- TASK -
Every line of the data is to be output verbatim.

- DATA EXCERPT -
◇ ◇ ◇ ◇

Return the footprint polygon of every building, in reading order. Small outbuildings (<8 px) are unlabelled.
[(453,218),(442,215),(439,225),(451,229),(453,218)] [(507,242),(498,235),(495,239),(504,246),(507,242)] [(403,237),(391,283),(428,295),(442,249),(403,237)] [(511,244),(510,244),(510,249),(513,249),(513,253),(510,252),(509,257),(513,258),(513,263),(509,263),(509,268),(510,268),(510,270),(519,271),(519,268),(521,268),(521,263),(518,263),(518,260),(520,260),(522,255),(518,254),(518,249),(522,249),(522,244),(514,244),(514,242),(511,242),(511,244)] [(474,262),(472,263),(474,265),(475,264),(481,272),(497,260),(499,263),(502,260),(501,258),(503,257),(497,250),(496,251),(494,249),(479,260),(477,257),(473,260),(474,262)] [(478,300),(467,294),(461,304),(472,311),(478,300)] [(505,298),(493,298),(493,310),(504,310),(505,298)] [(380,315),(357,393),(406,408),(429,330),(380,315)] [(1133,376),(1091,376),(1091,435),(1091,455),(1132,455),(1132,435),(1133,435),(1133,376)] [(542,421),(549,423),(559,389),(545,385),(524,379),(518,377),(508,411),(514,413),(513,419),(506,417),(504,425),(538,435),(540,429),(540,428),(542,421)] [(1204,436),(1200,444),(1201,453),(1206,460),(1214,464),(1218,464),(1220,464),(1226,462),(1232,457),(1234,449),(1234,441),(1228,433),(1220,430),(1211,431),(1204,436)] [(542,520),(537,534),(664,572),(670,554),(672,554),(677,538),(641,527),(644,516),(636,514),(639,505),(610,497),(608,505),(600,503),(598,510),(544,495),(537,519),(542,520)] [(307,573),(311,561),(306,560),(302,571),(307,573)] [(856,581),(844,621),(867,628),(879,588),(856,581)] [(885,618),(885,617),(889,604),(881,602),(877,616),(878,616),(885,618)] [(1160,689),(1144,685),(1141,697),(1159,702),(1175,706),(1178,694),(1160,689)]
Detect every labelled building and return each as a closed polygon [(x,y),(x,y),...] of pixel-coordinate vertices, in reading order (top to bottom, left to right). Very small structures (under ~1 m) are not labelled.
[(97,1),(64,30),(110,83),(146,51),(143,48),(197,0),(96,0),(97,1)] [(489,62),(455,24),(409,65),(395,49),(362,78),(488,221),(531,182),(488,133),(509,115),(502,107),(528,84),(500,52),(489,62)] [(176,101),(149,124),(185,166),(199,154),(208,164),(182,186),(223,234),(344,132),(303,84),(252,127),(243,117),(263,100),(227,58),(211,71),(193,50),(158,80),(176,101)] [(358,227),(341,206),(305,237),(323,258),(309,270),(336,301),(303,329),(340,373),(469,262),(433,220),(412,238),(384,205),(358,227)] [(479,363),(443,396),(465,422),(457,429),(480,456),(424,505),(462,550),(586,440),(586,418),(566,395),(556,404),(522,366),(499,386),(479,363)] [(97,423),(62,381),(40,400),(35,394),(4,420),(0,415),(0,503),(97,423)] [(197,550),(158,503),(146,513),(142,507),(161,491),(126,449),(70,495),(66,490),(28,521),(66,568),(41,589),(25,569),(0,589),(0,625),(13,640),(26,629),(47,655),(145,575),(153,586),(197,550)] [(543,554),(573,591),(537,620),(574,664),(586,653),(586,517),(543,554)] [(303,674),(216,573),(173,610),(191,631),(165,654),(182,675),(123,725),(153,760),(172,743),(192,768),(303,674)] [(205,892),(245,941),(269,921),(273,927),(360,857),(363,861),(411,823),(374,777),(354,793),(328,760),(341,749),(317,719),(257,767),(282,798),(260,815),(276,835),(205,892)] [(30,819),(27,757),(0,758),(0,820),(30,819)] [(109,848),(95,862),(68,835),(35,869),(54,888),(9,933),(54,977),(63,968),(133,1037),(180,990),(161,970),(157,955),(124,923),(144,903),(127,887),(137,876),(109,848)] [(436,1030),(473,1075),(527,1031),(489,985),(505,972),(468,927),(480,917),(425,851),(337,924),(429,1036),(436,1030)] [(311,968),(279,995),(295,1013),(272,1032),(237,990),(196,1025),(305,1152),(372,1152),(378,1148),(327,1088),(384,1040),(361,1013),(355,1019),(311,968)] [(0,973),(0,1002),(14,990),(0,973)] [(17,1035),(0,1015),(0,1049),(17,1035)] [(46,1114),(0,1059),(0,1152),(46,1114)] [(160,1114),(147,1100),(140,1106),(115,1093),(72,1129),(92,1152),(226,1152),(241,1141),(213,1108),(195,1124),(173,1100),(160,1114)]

◇ ◇ ◇ ◇

- EXERCISE ANSWER -
Return the footprint polygon of every building, in reading order. Small outbuildings (<8 px) are unlabelled.
[(453,218),(442,215),(439,225),(451,229),(453,218)] [(507,242),(498,235),(495,239),(504,246),(507,242)] [(403,237),(391,283),(428,295),(442,249),(403,237)] [(511,244),(510,244),(510,249),(513,249),(513,253),(510,252),(509,257),(513,258),(513,263),(509,263),(509,268),(510,268),(510,270),(519,271),(519,268),(521,268),(521,263),(518,263),(518,260),(520,260),(522,255),(518,254),(518,249),(522,249),(522,244),(514,244),(514,242),(511,242),(511,244)] [(474,262),(472,263),(474,265),(475,264),(481,272),(497,260),(499,263),(502,260),(501,258),(503,257),(497,250),(496,251),(494,249),(479,260),(477,257),(473,260),(474,262)] [(478,300),(467,294),(461,304),(472,311),(478,300)] [(505,298),(493,298),(493,310),(504,310),(505,298)] [(380,315),(357,393),(406,408),(429,330),(380,315)] [(1133,376),(1091,376),(1091,435),(1091,455),(1132,455),(1132,435),(1133,435),(1133,376)] [(542,421),(549,423),(559,389),(545,385),(524,379),(518,377),(508,411),(514,413),(513,419),(506,417),(504,425),(538,435),(540,429),(540,428),(542,421)] [(1204,436),(1200,444),(1201,453),(1206,460),(1214,464),(1218,464),(1220,464),(1226,462),(1232,457),(1234,449),(1234,441),(1228,433),(1220,430),(1211,431),(1204,436)] [(542,520),(537,534),(664,572),(670,554),(672,554),(677,538),(641,527),(644,516),(636,514),(639,505),(610,497),(608,505),(600,503),(598,510),(544,495),(537,519),(542,520)] [(307,573),(311,561),(306,560),(302,571),(307,573)] [(856,581),(844,621),(867,628),(879,588),(856,581)] [(885,618),(885,617),(889,604),(881,602),(877,616),(878,616),(885,618)] [(1160,689),(1144,685),(1141,697),(1159,702),(1175,706),(1178,694),(1160,689)]
Detect every labelled building and return each as a closed polygon [(x,y),(x,y),...] of pixel-coordinate vertices, in reading order (top to bottom, left to right). Very small structures (under ~1 m) are not labelled.
[(97,1),(64,30),(110,83),(146,51),(143,48),(197,0),(96,0),(97,1)] [(489,62),(455,24),(409,65),(395,49),(362,78),(488,221),(531,182),(488,133),(509,115),(502,107),(528,84),(500,52),(489,62)] [(176,101),(149,124),(185,166),(199,154),(208,164),(182,186),(223,234),(344,132),(303,84),(252,127),(243,117),(263,100),(227,58),(211,71),(193,50),(158,80),(176,101)] [(358,227),(341,206),(305,237),(323,258),(309,270),(336,301),(303,329),(340,373),(469,262),(433,220),(412,238),(384,205),(358,227)] [(479,363),(443,396),(465,422),(457,429),(480,456),(424,505),(462,550),(586,440),(586,418),(566,395),(556,404),(522,366),(499,386),(479,363)] [(97,423),(62,381),(40,400),(35,394),(4,420),(0,415),(0,503),(97,423)] [(197,550),(158,503),(146,513),(142,507),(161,491),(126,449),(70,495),(66,490),(28,521),(66,568),(41,589),(25,569),(0,589),(0,625),(13,640),(26,629),(47,655),(145,575),(153,586),(197,550)] [(543,554),(573,591),(537,620),(574,664),(586,653),(586,517),(543,554)] [(303,674),(216,573),(173,610),(191,631),(165,654),(182,675),(123,725),(153,760),(172,743),(192,768),(303,674)] [(205,892),(245,941),(269,921),(273,927),(360,857),(363,861),(411,823),(374,777),(354,793),(328,760),(341,749),(317,719),(257,767),(282,798),(260,815),(276,835),(205,892)] [(30,819),(27,757),(0,758),(0,820),(30,819)] [(109,848),(95,862),(68,835),(35,869),(54,888),(9,933),(54,977),(63,968),(133,1037),(180,990),(161,970),(157,955),(124,923),(144,903),(127,887),(137,876),(109,848)] [(436,1030),(473,1075),(527,1031),(489,985),(505,972),(468,927),(480,917),(425,851),(337,924),(429,1036),(436,1030)] [(311,968),(279,995),(295,1013),(272,1032),(237,990),(196,1025),(305,1152),(372,1152),(378,1148),(327,1088),(384,1040),(361,1013),(355,1019),(311,968)] [(0,973),(0,1002),(14,990),(0,973)] [(17,1035),(0,1015),(0,1049),(17,1035)] [(46,1114),(0,1059),(0,1152),(46,1114)] [(160,1114),(147,1100),(140,1106),(115,1093),(72,1129),(92,1152),(226,1152),(241,1141),(213,1108),(195,1124),(173,1100),(160,1114)]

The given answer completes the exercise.